Across the listing below, how many lines include the string "PULSE"? Reply with the number alone.

########

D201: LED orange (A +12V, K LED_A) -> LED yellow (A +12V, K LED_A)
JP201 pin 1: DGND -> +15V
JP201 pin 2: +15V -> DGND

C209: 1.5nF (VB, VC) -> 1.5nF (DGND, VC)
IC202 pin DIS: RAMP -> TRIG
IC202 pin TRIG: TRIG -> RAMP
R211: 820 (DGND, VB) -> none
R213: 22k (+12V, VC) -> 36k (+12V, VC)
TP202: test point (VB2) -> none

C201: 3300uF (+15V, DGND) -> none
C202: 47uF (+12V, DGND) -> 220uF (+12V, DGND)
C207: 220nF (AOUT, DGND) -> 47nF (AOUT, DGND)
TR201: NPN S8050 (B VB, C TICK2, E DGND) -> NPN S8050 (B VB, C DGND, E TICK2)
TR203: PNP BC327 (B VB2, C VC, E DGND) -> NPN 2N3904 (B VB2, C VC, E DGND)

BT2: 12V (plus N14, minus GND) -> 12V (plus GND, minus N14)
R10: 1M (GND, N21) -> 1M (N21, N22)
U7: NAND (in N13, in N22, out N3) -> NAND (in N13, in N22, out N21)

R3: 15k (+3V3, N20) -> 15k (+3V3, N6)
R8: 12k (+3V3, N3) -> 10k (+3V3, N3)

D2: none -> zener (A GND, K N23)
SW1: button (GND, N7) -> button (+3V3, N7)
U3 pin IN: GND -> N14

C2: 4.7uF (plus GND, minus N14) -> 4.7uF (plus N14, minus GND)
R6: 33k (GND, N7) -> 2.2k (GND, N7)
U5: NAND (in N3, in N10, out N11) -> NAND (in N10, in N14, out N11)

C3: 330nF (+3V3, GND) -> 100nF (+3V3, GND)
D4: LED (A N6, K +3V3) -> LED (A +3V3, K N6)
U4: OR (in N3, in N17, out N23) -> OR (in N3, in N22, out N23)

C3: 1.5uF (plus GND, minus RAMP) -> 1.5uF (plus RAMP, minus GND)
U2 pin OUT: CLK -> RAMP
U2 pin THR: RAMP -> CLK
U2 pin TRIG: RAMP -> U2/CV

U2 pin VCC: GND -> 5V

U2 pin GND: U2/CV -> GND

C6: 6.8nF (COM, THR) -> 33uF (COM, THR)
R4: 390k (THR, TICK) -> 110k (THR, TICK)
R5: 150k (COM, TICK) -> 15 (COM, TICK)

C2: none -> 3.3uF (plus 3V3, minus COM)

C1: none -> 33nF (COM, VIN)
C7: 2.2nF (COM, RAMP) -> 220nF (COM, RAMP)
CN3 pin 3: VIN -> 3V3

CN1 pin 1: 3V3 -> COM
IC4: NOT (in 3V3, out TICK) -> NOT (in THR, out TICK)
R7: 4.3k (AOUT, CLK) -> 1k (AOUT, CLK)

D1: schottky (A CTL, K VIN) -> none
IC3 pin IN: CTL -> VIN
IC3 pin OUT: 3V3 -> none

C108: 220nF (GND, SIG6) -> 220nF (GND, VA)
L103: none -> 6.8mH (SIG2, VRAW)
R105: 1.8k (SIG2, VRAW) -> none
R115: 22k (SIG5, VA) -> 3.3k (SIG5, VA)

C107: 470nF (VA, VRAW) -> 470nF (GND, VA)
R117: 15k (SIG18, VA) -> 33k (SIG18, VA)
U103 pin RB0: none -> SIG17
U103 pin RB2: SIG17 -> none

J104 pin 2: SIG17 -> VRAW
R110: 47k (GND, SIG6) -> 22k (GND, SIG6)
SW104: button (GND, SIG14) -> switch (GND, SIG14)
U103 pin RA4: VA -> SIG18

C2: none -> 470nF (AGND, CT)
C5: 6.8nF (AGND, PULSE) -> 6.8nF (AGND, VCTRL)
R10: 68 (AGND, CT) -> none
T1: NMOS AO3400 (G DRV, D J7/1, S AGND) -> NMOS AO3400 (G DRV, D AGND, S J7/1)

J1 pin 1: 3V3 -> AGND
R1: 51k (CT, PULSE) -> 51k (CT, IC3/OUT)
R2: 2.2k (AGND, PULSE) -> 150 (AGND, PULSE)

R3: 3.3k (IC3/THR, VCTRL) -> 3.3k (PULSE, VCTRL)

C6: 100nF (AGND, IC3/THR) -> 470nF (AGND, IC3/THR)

########

Exercise answer: 4